**Task description**
Repeat nothing but the line containing "What can you" and the lines that follow it, up to and including the last line of the data below.

Aerial scene parsing data:
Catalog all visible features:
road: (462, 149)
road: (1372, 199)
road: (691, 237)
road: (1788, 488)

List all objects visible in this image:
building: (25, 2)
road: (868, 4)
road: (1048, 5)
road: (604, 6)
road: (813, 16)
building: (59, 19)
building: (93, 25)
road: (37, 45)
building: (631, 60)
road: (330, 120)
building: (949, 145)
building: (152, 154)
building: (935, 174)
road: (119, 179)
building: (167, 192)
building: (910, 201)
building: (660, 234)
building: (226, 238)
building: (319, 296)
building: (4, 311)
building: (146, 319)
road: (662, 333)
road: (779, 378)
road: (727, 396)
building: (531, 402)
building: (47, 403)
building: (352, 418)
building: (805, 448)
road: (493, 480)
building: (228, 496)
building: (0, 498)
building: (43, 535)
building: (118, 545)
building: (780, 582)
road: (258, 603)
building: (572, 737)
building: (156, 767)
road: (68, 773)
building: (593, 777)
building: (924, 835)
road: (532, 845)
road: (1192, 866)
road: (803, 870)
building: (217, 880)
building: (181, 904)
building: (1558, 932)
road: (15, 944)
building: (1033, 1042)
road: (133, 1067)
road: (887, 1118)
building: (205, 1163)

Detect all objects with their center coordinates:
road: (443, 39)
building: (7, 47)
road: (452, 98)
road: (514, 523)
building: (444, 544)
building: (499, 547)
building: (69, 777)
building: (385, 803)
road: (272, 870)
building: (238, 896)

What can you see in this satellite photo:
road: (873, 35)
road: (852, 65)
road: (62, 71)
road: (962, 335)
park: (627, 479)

**Task response**
What can you see in this satellite photo:
road: (873, 35)
road: (852, 65)
road: (62, 71)
road: (962, 335)
park: (627, 479)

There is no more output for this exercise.